TASK INPUTS:
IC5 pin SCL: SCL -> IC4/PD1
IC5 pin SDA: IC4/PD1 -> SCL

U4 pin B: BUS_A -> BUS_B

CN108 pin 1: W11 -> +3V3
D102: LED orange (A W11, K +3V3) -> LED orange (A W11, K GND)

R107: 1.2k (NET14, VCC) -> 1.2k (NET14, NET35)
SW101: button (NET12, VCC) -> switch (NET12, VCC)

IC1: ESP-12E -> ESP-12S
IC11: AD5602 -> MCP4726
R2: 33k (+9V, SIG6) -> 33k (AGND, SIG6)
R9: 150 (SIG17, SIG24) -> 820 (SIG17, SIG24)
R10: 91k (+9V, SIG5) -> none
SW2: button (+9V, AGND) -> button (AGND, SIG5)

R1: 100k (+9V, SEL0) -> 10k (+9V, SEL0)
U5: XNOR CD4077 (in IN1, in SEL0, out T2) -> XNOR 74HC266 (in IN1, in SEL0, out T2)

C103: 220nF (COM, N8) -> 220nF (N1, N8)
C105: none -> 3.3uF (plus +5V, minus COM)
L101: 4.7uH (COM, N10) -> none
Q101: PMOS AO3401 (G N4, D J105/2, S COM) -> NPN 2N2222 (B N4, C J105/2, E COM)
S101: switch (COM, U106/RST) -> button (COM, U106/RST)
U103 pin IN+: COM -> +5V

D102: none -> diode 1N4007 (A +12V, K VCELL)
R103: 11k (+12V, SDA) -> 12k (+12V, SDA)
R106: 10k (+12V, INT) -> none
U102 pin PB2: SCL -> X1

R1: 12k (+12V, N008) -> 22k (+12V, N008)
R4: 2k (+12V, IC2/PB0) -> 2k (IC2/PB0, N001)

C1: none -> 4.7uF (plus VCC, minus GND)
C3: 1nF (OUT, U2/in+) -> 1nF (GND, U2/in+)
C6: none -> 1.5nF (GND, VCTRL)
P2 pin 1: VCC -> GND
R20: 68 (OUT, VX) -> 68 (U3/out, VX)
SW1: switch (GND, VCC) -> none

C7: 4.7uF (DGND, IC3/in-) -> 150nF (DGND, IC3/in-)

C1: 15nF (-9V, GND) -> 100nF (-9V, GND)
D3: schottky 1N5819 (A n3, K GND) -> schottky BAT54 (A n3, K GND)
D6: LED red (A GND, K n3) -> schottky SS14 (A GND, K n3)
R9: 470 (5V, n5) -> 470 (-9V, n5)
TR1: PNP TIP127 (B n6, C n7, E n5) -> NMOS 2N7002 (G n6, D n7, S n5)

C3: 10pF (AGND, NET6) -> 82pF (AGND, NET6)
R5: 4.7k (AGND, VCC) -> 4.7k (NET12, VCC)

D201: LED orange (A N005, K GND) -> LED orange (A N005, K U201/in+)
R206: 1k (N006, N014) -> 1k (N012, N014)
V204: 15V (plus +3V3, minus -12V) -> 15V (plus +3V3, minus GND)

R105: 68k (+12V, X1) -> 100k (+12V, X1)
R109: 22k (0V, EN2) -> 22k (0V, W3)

PROBLEM TO SOLVE:
Once you have read the material, set it down again word for word.

WRITTEN ANSWER:
IC5 pin SCL: SCL -> IC4/PD1
IC5 pin SDA: IC4/PD1 -> SCL

U4 pin B: BUS_A -> BUS_B

CN108 pin 1: W11 -> +3V3
D102: LED orange (A W11, K +3V3) -> LED orange (A W11, K GND)

R107: 1.2k (NET14, VCC) -> 1.2k (NET14, NET35)
SW101: button (NET12, VCC) -> switch (NET12, VCC)

IC1: ESP-12E -> ESP-12S
IC11: AD5602 -> MCP4726
R2: 33k (+9V, SIG6) -> 33k (AGND, SIG6)
R9: 150 (SIG17, SIG24) -> 820 (SIG17, SIG24)
R10: 91k (+9V, SIG5) -> none
SW2: button (+9V, AGND) -> button (AGND, SIG5)

R1: 100k (+9V, SEL0) -> 10k (+9V, SEL0)
U5: XNOR CD4077 (in IN1, in SEL0, out T2) -> XNOR 74HC266 (in IN1, in SEL0, out T2)

C103: 220nF (COM, N8) -> 220nF (N1, N8)
C105: none -> 3.3uF (plus +5V, minus COM)
L101: 4.7uH (COM, N10) -> none
Q101: PMOS AO3401 (G N4, D J105/2, S COM) -> NPN 2N2222 (B N4, C J105/2, E COM)
S101: switch (COM, U106/RST) -> button (COM, U106/RST)
U103 pin IN+: COM -> +5V

D102: none -> diode 1N4007 (A +12V, K VCELL)
R103: 11k (+12V, SDA) -> 12k (+12V, SDA)
R106: 10k (+12V, INT) -> none
U102 pin PB2: SCL -> X1

R1: 12k (+12V, N008) -> 22k (+12V, N008)
R4: 2k (+12V, IC2/PB0) -> 2k (IC2/PB0, N001)

C1: none -> 4.7uF (plus VCC, minus GND)
C3: 1nF (OUT, U2/in+) -> 1nF (GND, U2/in+)
C6: none -> 1.5nF (GND, VCTRL)
P2 pin 1: VCC -> GND
R20: 68 (OUT, VX) -> 68 (U3/out, VX)
SW1: switch (GND, VCC) -> none

C7: 4.7uF (DGND, IC3/in-) -> 150nF (DGND, IC3/in-)

C1: 15nF (-9V, GND) -> 100nF (-9V, GND)
D3: schottky 1N5819 (A n3, K GND) -> schottky BAT54 (A n3, K GND)
D6: LED red (A GND, K n3) -> schottky SS14 (A GND, K n3)
R9: 470 (5V, n5) -> 470 (-9V, n5)
TR1: PNP TIP127 (B n6, C n7, E n5) -> NMOS 2N7002 (G n6, D n7, S n5)

C3: 10pF (AGND, NET6) -> 82pF (AGND, NET6)
R5: 4.7k (AGND, VCC) -> 4.7k (NET12, VCC)

D201: LED orange (A N005, K GND) -> LED orange (A N005, K U201/in+)
R206: 1k (N006, N014) -> 1k (N012, N014)
V204: 15V (plus +3V3, minus -12V) -> 15V (plus +3V3, minus GND)

R105: 68k (+12V, X1) -> 100k (+12V, X1)
R109: 22k (0V, EN2) -> 22k (0V, W3)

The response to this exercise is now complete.